(Some records)

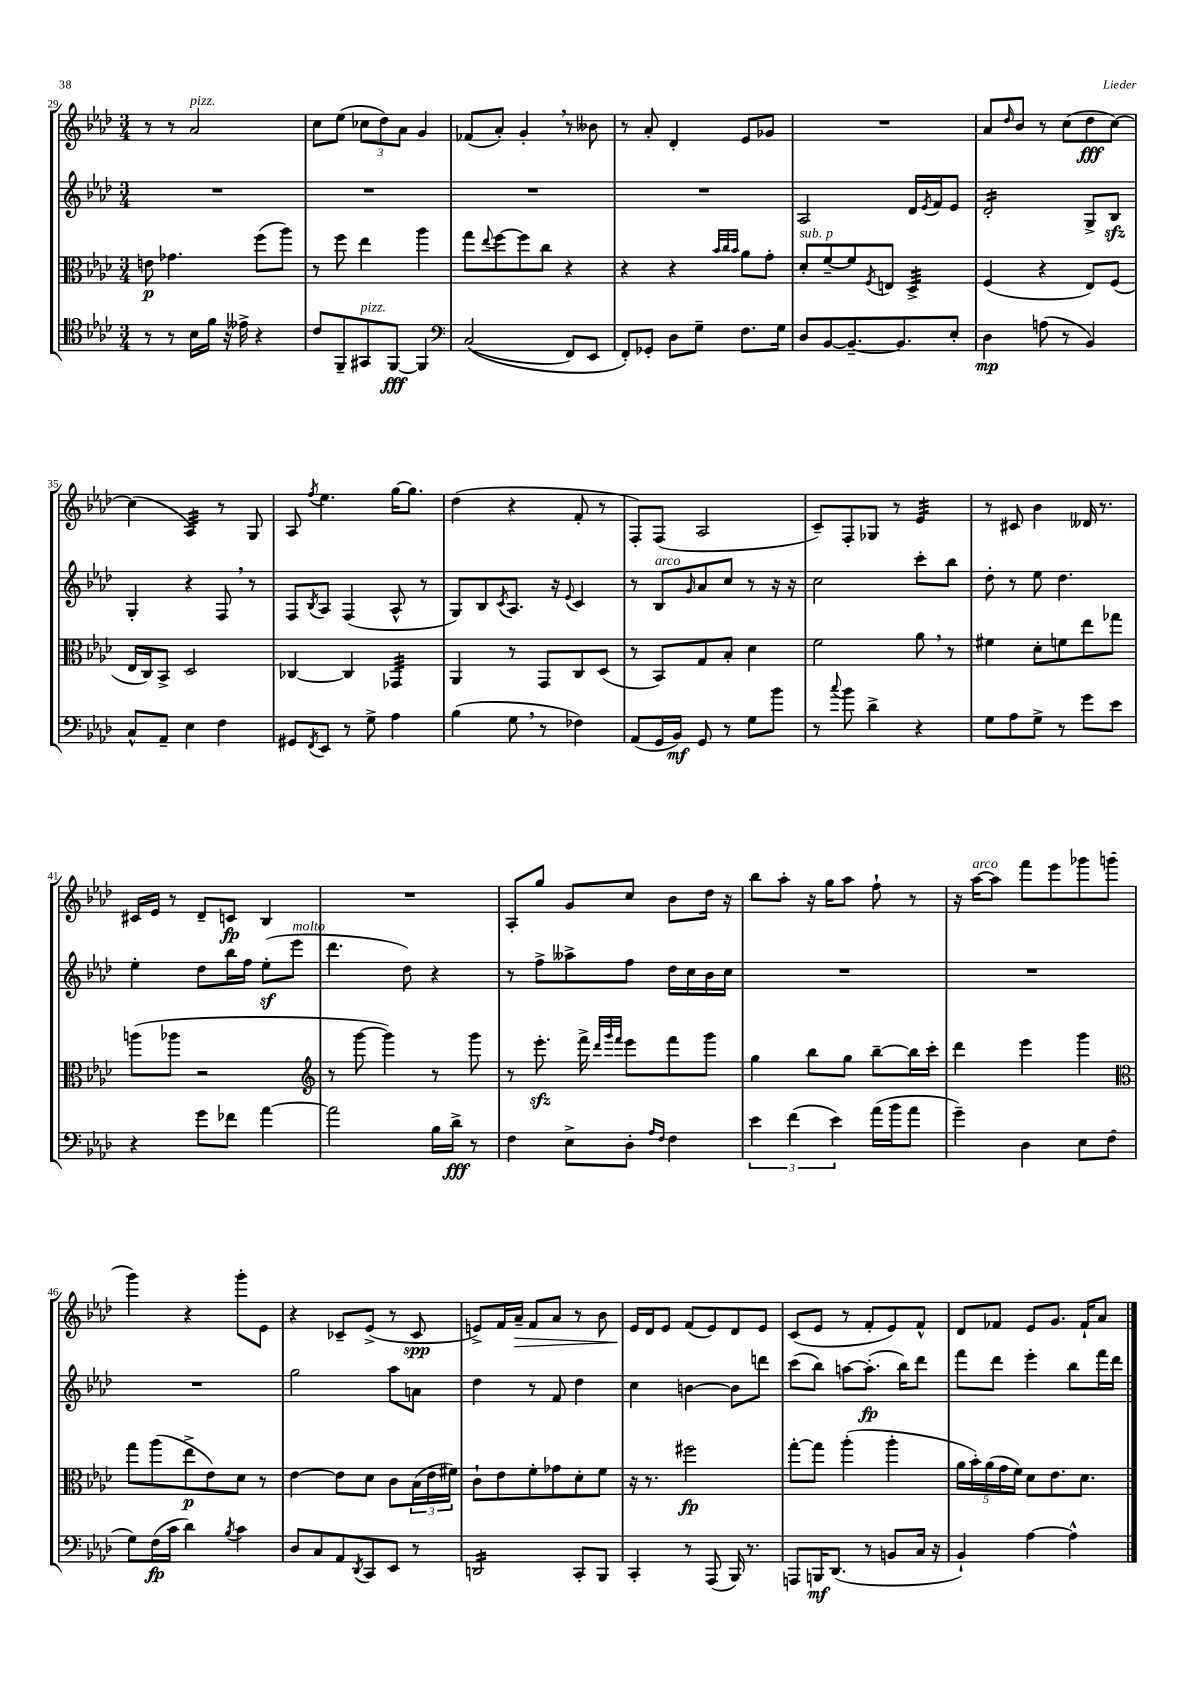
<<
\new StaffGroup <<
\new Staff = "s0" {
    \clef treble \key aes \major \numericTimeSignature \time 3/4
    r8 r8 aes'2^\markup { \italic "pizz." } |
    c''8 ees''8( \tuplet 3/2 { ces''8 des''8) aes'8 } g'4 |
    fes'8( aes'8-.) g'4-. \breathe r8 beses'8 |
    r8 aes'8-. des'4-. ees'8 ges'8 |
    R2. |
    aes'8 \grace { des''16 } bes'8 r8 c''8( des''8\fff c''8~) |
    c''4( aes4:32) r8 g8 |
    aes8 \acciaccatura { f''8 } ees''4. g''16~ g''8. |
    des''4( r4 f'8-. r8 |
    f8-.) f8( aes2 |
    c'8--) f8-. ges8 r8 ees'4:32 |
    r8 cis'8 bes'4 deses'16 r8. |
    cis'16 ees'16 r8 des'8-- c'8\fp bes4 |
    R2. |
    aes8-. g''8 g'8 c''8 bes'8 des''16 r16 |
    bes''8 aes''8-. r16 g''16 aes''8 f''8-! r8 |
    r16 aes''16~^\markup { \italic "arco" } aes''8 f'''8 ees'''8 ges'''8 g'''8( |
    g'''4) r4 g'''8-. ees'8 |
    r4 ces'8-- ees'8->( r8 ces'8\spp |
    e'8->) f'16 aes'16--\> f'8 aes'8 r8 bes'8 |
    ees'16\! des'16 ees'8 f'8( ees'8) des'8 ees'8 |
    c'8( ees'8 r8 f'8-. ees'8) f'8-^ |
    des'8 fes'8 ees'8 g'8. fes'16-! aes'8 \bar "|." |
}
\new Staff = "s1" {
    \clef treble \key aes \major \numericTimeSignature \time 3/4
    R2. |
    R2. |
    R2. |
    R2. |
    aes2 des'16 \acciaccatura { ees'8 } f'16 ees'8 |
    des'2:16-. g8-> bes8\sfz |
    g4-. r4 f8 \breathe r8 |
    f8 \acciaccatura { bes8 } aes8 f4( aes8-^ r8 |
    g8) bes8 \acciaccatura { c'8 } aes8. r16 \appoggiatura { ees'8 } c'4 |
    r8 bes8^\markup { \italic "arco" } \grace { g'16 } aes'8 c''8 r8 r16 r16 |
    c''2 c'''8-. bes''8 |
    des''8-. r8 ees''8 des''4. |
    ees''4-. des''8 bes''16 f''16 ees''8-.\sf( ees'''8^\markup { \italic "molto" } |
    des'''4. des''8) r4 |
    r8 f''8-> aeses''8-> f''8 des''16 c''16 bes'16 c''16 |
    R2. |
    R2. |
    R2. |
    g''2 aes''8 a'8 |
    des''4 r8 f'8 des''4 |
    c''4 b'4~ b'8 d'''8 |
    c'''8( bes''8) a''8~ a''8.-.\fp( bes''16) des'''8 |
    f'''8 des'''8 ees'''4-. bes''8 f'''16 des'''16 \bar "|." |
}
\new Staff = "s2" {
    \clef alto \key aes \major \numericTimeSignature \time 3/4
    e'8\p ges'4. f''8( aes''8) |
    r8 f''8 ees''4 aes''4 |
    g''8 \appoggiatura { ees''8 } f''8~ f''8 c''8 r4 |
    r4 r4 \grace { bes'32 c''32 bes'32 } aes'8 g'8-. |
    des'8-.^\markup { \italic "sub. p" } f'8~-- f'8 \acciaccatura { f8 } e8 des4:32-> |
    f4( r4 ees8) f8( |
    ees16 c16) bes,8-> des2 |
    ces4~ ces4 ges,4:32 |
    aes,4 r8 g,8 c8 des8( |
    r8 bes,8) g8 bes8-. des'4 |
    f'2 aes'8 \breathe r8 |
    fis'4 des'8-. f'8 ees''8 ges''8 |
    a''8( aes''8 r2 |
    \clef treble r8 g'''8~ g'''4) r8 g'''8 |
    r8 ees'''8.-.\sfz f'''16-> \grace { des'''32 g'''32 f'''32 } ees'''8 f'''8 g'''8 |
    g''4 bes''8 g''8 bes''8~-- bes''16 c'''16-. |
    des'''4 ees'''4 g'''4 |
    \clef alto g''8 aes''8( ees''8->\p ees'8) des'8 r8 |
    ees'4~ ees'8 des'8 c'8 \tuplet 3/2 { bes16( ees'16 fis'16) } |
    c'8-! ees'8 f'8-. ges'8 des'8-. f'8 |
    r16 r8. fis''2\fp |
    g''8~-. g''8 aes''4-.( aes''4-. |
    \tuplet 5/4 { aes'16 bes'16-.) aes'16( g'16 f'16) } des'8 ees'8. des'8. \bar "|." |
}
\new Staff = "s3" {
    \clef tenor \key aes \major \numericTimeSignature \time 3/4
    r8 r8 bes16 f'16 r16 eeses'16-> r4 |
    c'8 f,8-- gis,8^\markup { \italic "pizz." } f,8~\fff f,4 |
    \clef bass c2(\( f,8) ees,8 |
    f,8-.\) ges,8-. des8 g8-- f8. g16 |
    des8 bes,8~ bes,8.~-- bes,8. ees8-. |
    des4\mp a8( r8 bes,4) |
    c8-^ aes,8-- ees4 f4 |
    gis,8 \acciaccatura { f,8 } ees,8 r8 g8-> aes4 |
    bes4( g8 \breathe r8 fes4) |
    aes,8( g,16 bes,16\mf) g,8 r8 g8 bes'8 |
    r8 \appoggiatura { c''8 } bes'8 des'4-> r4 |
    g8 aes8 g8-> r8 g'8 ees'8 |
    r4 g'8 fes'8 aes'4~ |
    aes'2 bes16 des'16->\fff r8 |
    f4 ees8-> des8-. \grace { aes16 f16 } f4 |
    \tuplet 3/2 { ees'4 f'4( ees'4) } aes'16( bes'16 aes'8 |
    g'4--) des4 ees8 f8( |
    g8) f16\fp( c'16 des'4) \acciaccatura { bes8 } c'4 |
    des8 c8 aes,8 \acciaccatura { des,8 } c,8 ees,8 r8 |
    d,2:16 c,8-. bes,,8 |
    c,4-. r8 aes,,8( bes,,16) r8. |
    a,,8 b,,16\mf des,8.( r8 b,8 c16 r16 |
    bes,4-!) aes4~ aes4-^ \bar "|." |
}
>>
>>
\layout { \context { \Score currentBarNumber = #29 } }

* * *

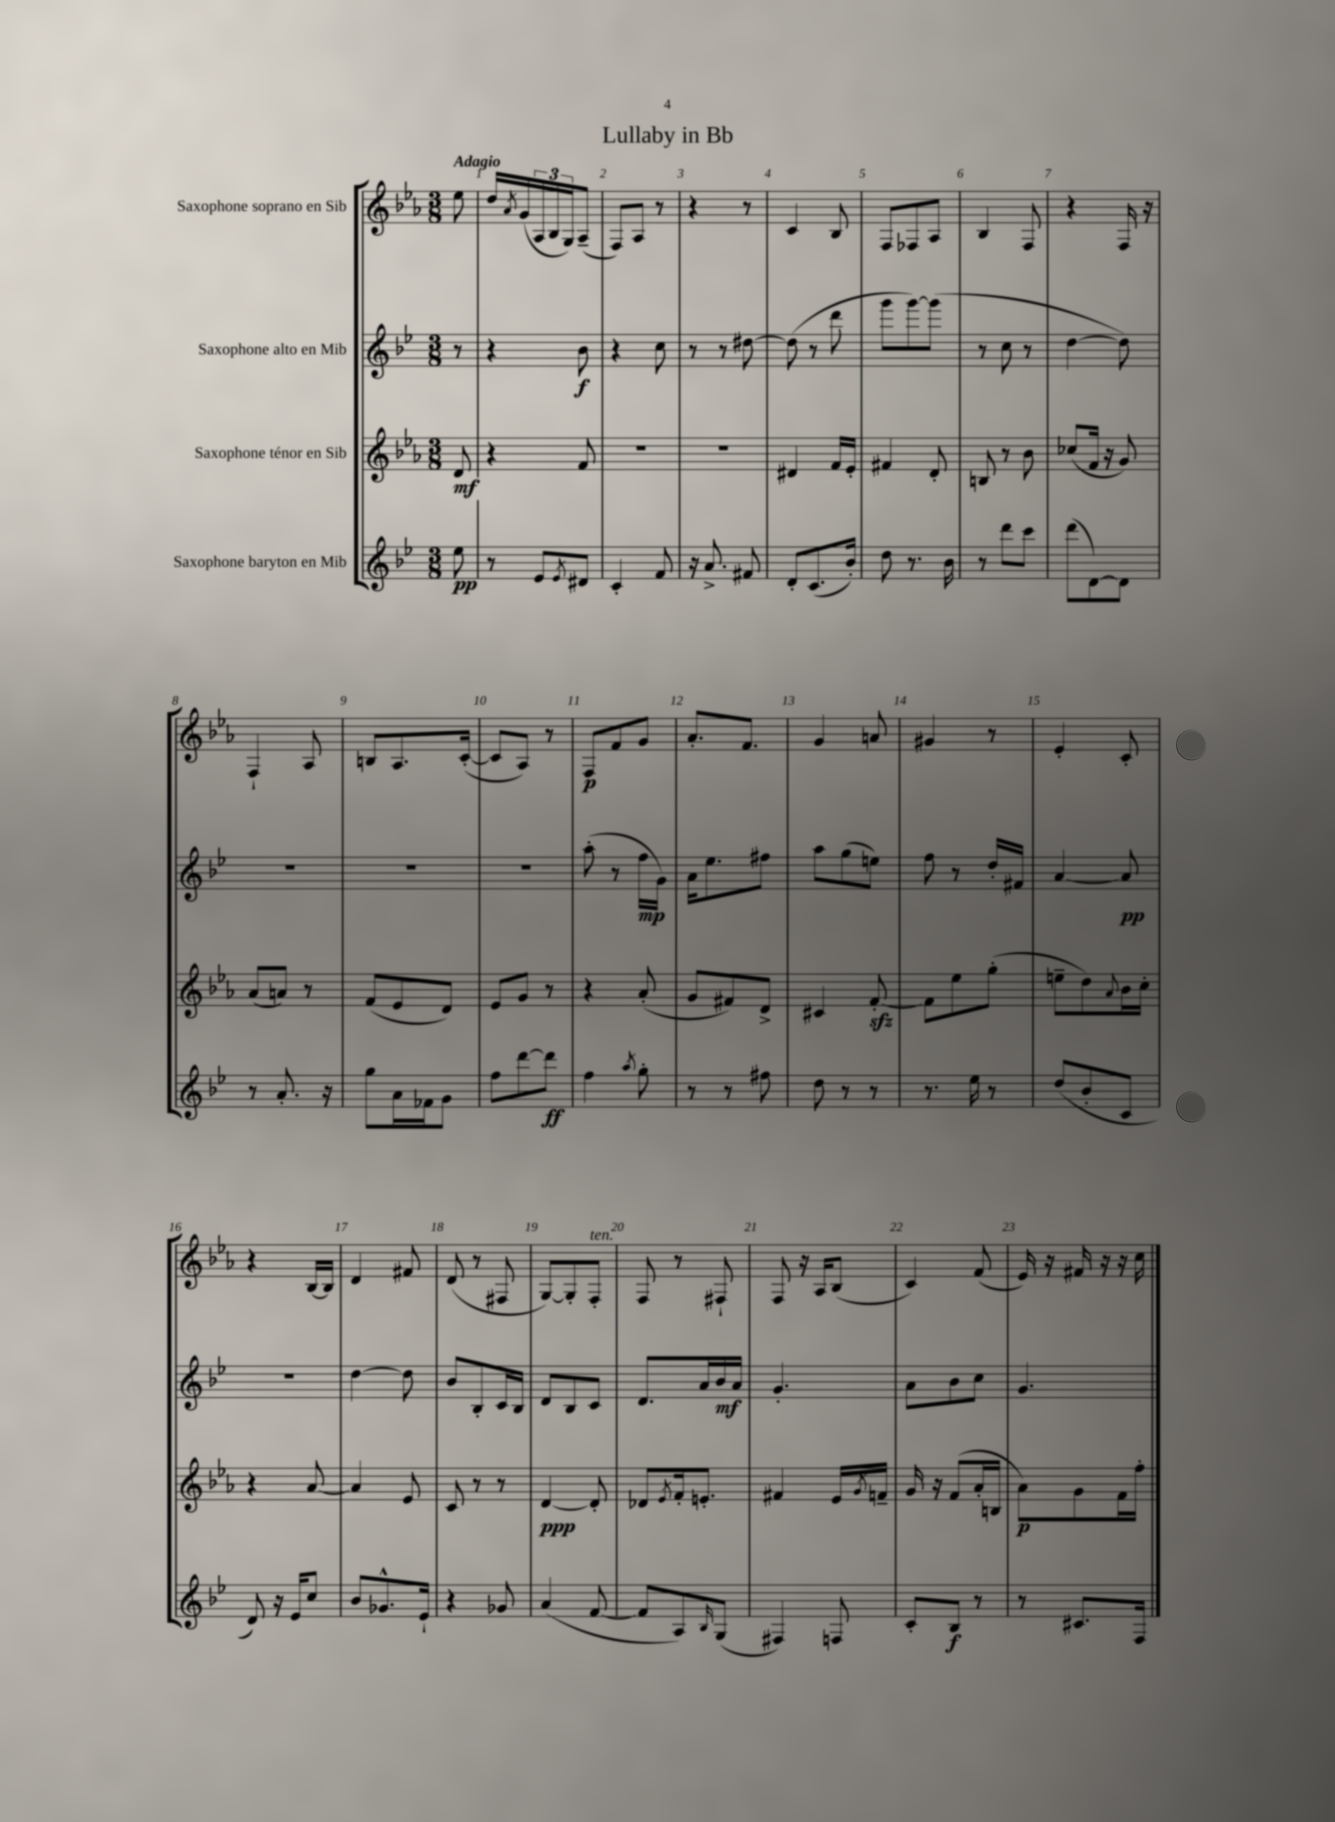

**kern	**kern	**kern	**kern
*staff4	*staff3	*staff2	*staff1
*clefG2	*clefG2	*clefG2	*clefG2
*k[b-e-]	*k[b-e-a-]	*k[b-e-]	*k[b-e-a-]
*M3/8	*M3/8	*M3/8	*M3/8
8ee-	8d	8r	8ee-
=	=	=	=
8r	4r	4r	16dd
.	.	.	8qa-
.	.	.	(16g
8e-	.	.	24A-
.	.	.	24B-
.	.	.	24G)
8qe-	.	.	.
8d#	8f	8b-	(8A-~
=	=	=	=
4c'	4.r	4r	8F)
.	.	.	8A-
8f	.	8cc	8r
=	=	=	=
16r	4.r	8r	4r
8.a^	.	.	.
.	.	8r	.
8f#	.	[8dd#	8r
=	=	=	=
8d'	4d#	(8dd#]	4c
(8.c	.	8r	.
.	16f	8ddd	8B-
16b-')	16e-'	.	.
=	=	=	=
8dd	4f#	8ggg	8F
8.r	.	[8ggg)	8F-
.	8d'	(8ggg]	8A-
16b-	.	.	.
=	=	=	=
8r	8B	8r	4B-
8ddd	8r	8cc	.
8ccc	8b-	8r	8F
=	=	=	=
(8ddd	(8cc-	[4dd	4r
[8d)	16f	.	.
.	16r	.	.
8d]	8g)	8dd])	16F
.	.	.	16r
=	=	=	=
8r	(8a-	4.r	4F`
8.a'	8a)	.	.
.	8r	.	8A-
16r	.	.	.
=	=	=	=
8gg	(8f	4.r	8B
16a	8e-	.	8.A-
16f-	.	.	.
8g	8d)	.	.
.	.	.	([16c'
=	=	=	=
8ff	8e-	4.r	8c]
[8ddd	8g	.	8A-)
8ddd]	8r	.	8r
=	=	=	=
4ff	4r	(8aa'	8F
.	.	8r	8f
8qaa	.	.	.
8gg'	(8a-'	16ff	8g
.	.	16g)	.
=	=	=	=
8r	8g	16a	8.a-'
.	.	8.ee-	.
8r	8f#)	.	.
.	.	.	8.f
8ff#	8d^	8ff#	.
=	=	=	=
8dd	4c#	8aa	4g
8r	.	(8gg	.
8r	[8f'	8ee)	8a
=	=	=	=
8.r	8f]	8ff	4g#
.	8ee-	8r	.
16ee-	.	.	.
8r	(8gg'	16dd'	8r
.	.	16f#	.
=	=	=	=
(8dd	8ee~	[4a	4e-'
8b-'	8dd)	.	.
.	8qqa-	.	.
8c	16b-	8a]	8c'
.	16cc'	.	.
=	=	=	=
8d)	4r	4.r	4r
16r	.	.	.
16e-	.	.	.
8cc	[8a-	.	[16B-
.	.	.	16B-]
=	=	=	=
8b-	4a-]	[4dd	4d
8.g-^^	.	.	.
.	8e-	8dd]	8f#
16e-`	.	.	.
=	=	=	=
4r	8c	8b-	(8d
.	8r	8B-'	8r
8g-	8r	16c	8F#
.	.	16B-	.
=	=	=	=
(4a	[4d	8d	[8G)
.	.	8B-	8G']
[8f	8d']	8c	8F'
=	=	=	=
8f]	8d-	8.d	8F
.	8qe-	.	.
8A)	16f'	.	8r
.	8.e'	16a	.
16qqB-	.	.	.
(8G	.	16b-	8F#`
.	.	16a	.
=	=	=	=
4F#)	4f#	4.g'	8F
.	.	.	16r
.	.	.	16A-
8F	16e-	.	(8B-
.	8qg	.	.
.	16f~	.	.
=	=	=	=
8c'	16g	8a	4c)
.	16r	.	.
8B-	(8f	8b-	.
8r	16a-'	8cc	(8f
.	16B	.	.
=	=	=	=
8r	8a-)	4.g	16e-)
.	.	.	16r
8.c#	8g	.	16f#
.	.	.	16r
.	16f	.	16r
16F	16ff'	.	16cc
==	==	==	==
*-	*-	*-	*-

TASK
Which lines in the data above contain the string "numericTimeSignature"? Copy each of them in full.

COMPLETED EXERCISE
    \clef treble \key aes \major \numericTimeSignature \time 3/4
    \clef treble \key aes \major \numericTimeSignature \time 3/4
    \clef alto \key aes \major \numericTimeSignature \time 3/4
    \clef tenor \key aes \major \numericTimeSignature \time 3/4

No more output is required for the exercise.